Available records =
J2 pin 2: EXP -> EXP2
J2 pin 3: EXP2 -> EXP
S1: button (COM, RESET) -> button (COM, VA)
--
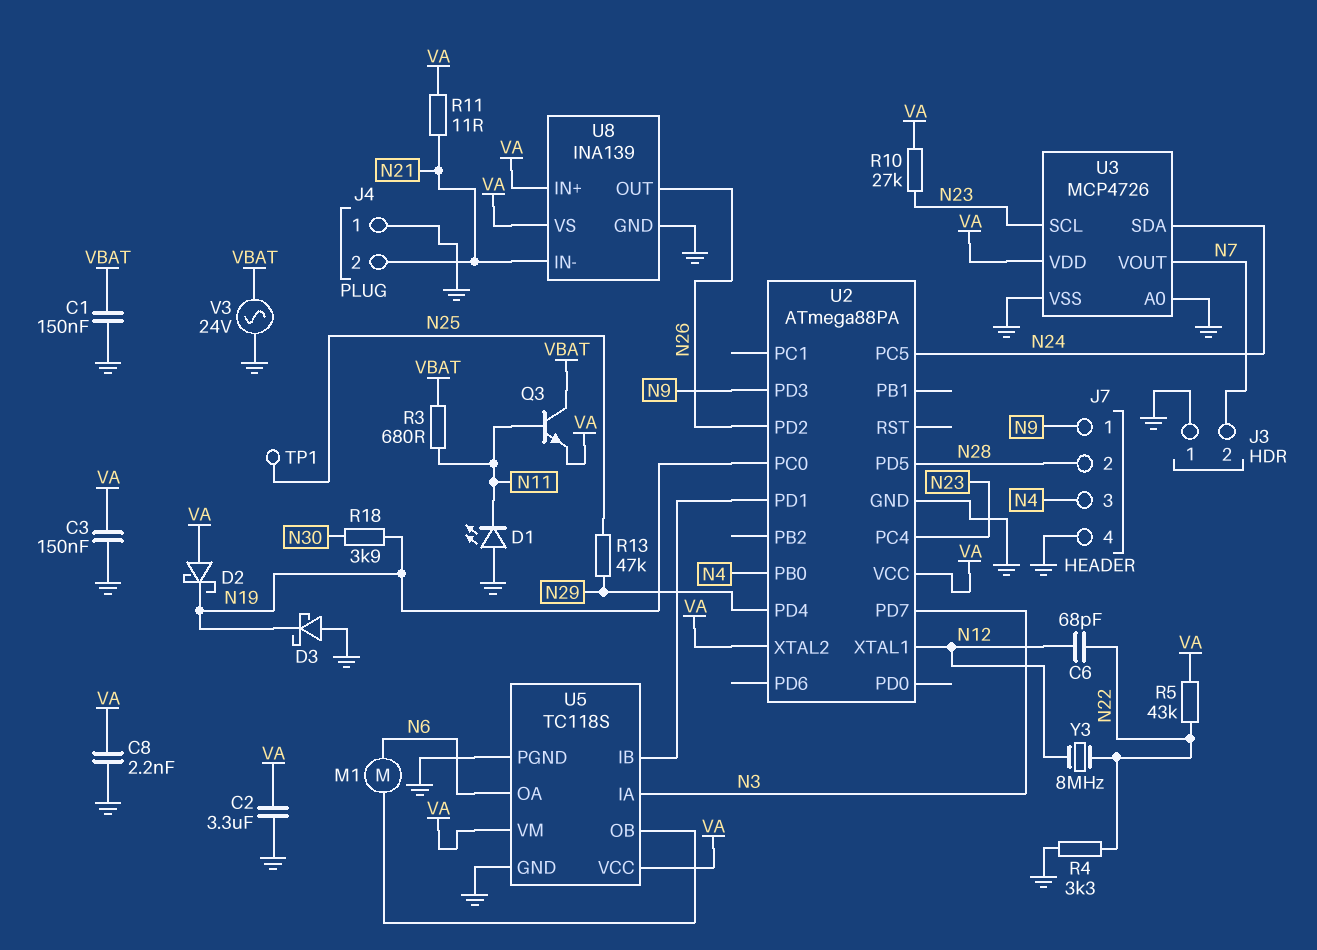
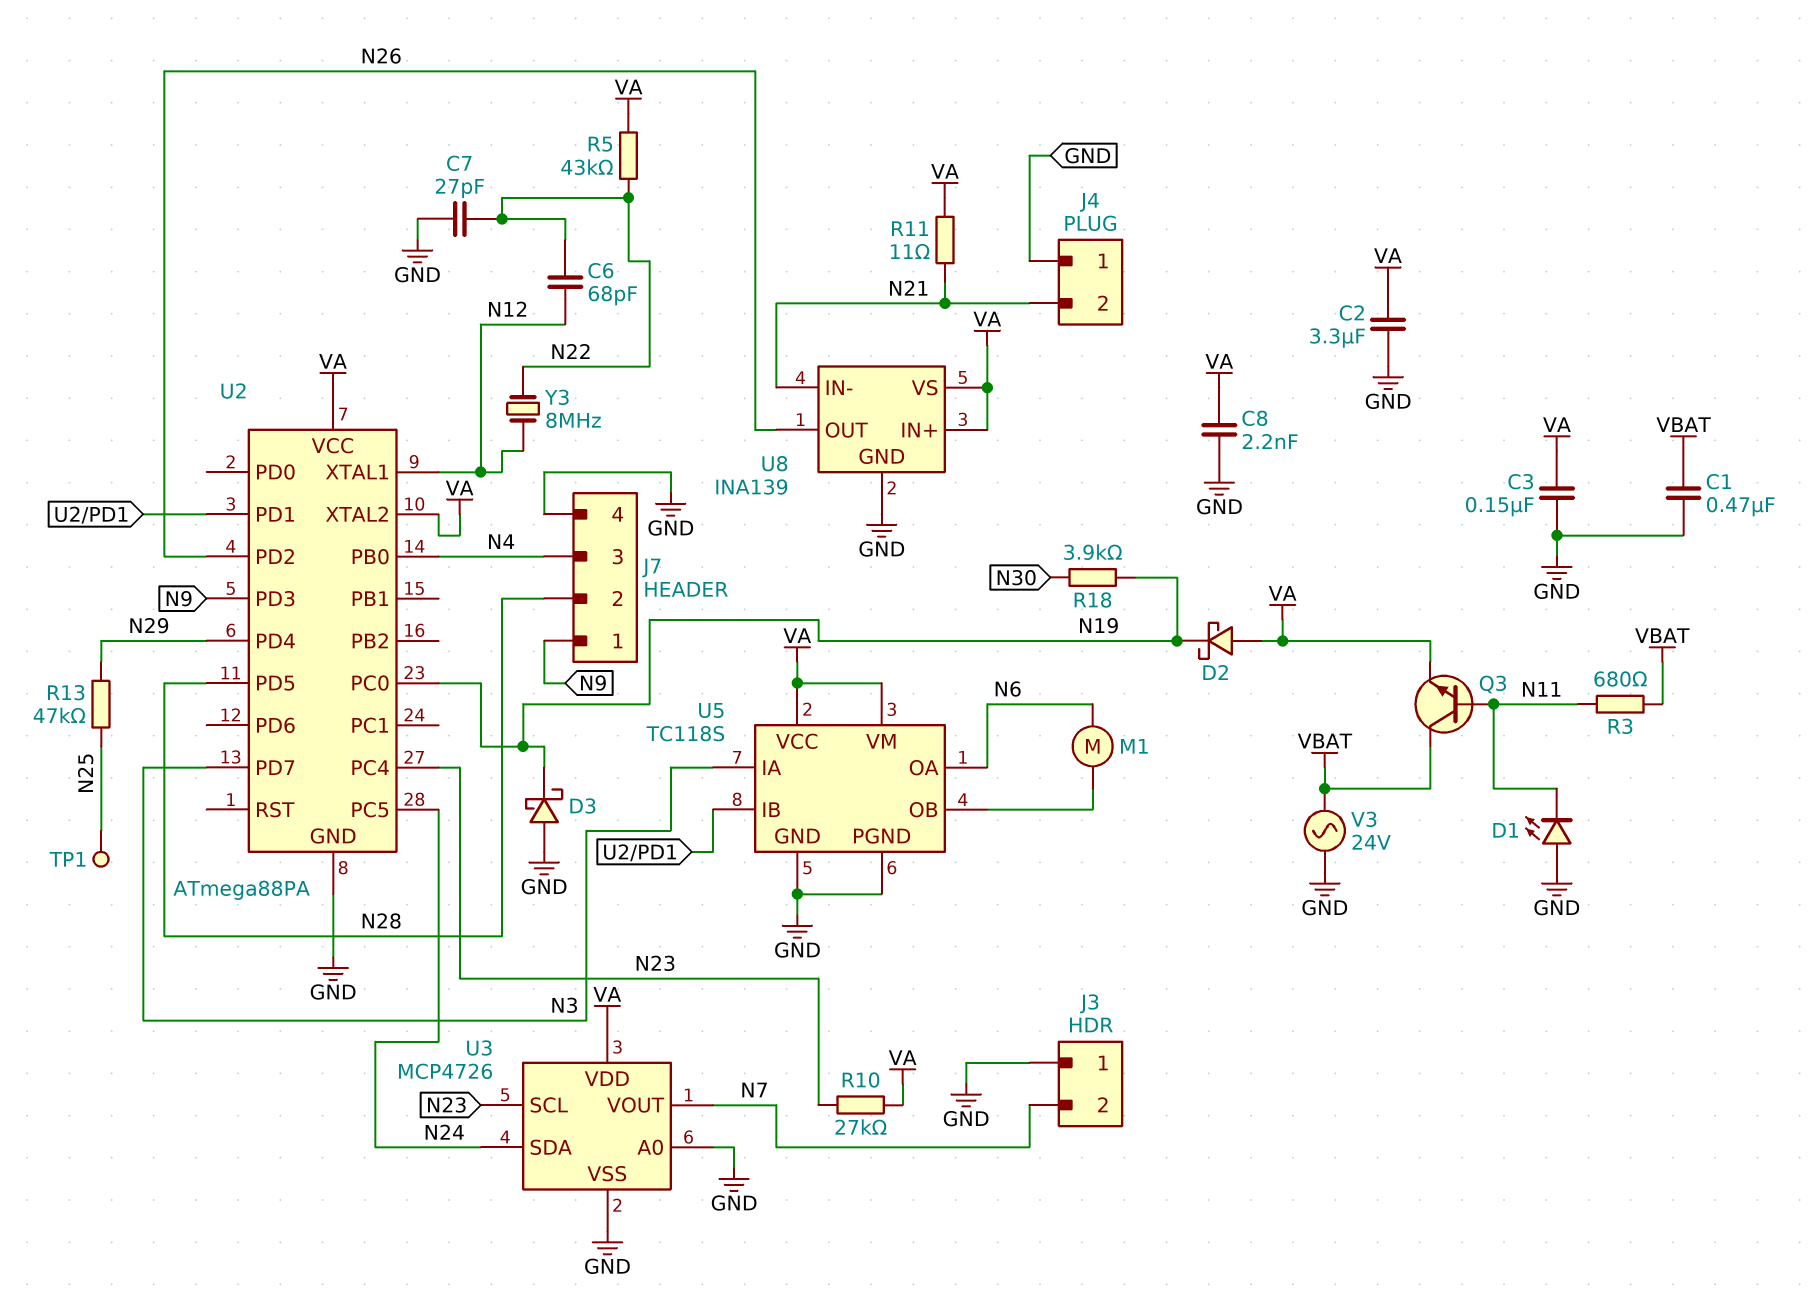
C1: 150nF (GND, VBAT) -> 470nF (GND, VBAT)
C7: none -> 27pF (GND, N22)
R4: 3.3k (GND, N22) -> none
...
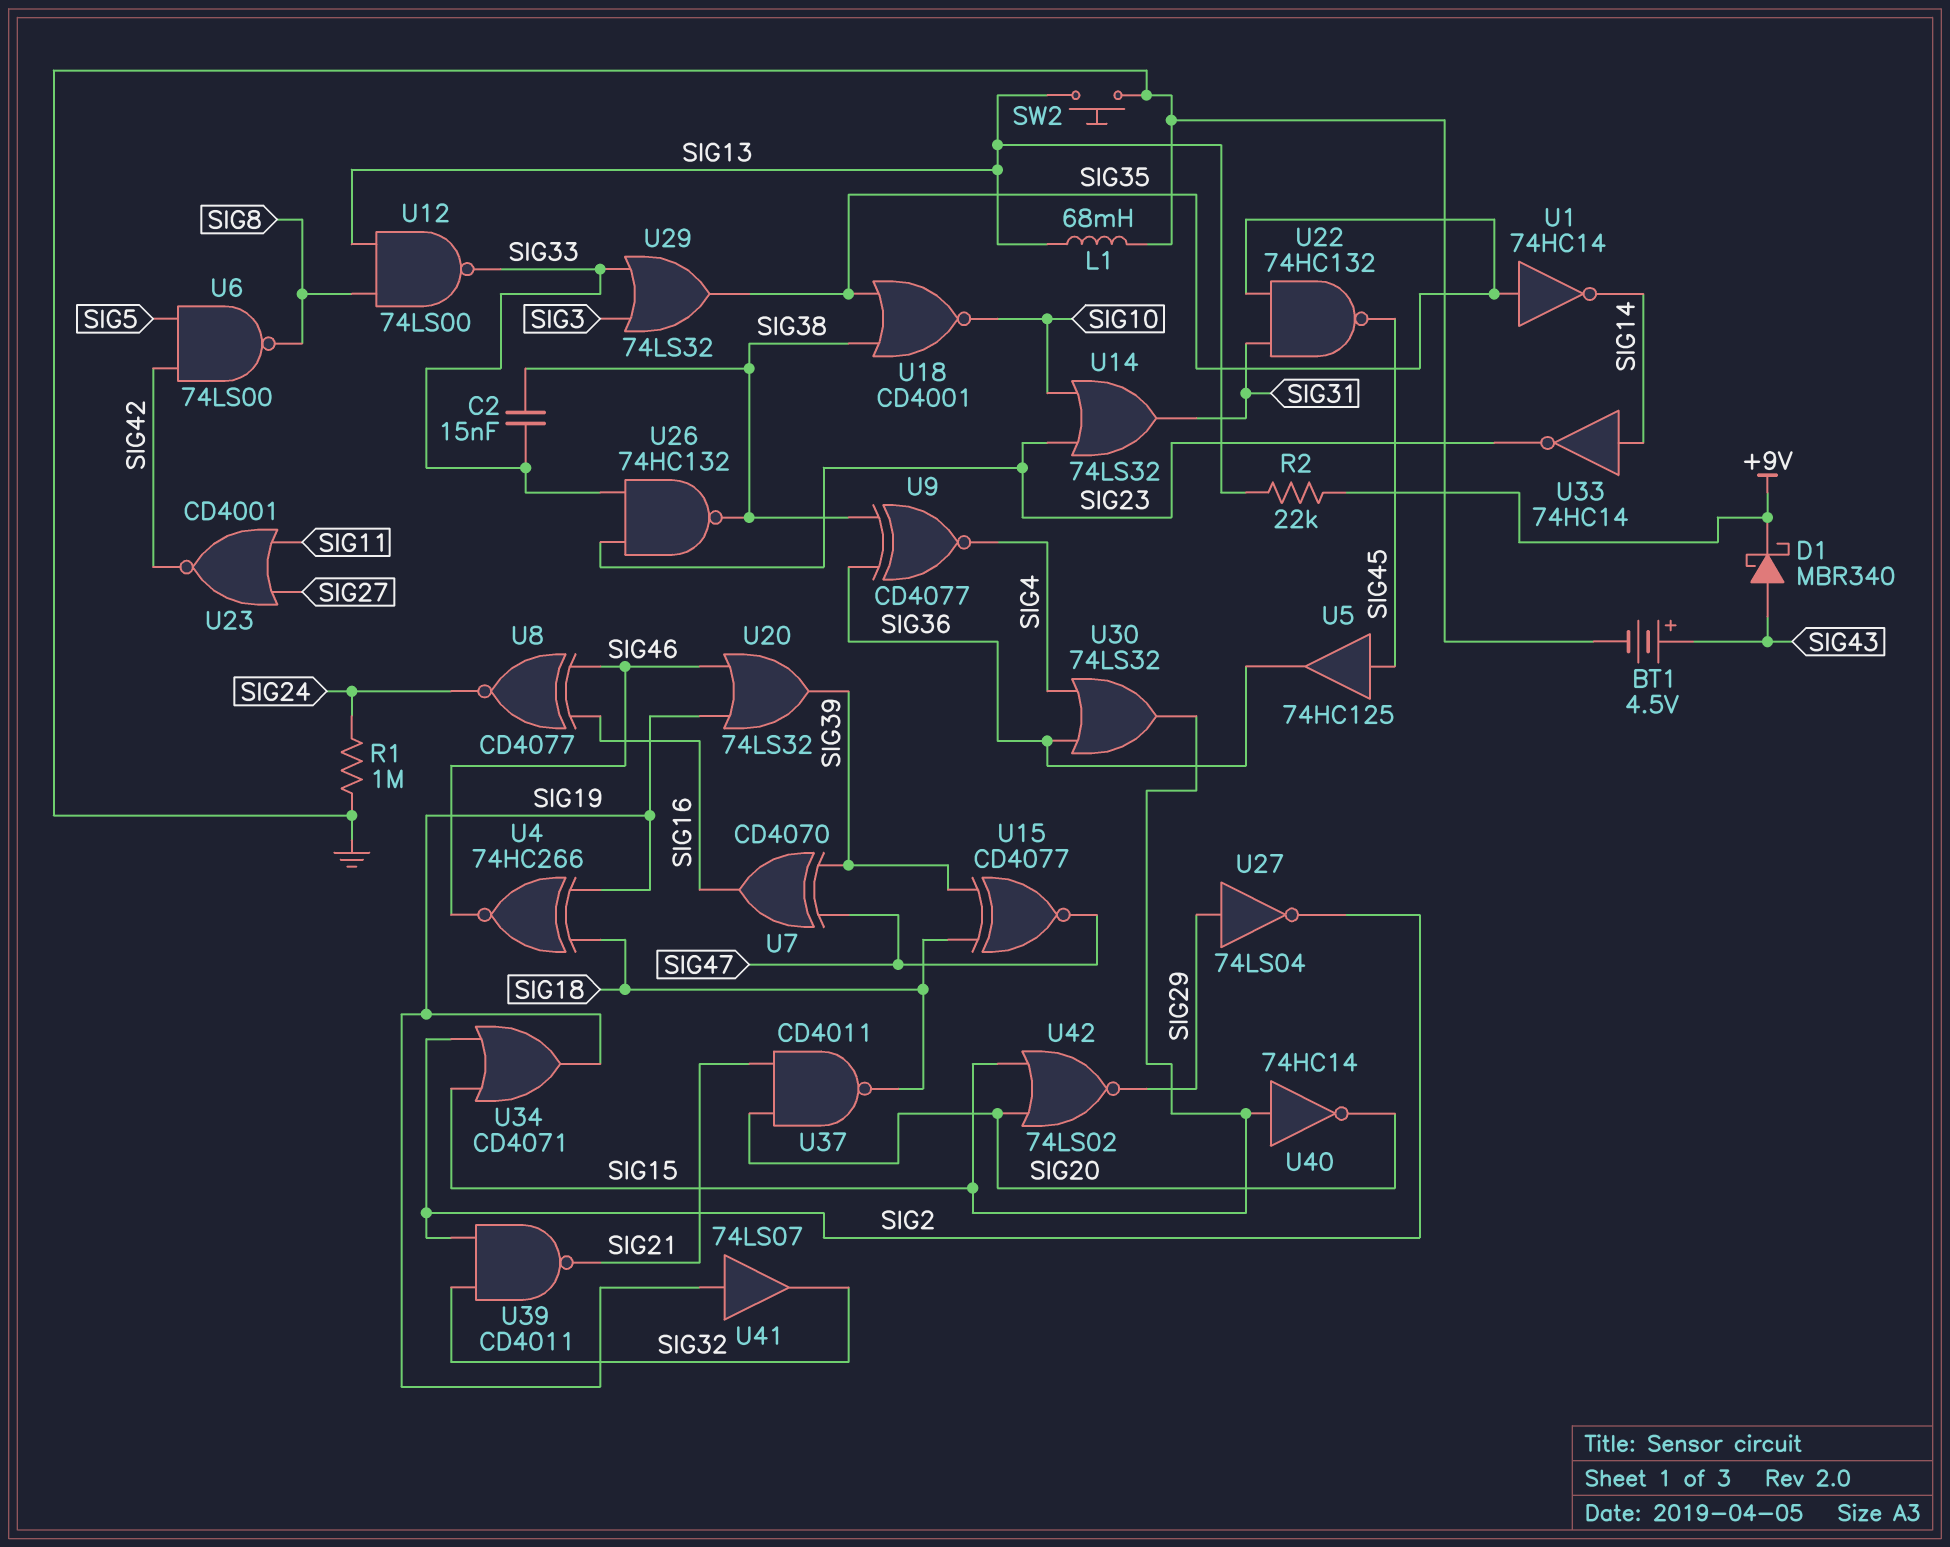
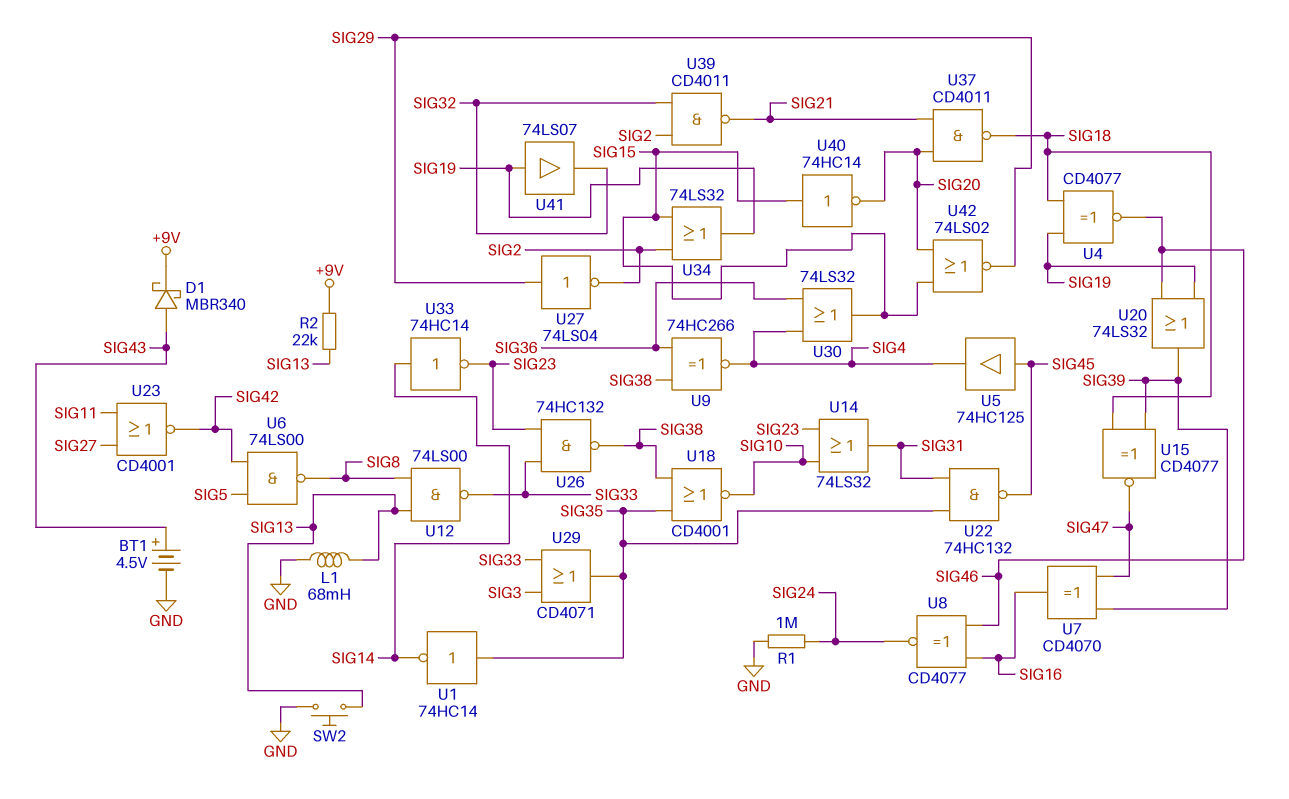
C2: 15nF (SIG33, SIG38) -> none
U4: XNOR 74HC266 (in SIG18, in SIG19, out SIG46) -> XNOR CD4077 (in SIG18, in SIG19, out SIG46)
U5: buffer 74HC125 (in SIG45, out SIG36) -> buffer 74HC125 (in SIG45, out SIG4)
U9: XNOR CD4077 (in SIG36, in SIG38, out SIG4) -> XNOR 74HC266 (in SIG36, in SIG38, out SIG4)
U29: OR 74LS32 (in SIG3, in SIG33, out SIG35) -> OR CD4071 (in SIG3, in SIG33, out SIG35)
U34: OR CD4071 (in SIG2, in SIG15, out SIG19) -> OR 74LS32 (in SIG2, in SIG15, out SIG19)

What is required =
In the records above, the line with "U5: buffer 74HC125" marks the start and the line with "U34: OR CD4071" marks the end; copy that stretch exactly, both lines included, and nothing else.

Task result =
U5: buffer 74HC125 (in SIG45, out SIG36) -> buffer 74HC125 (in SIG45, out SIG4)
U9: XNOR CD4077 (in SIG36, in SIG38, out SIG4) -> XNOR 74HC266 (in SIG36, in SIG38, out SIG4)
U29: OR 74LS32 (in SIG3, in SIG33, out SIG35) -> OR CD4071 (in SIG3, in SIG33, out SIG35)
U34: OR CD4071 (in SIG2, in SIG15, out SIG19) -> OR 74LS32 (in SIG2, in SIG15, out SIG19)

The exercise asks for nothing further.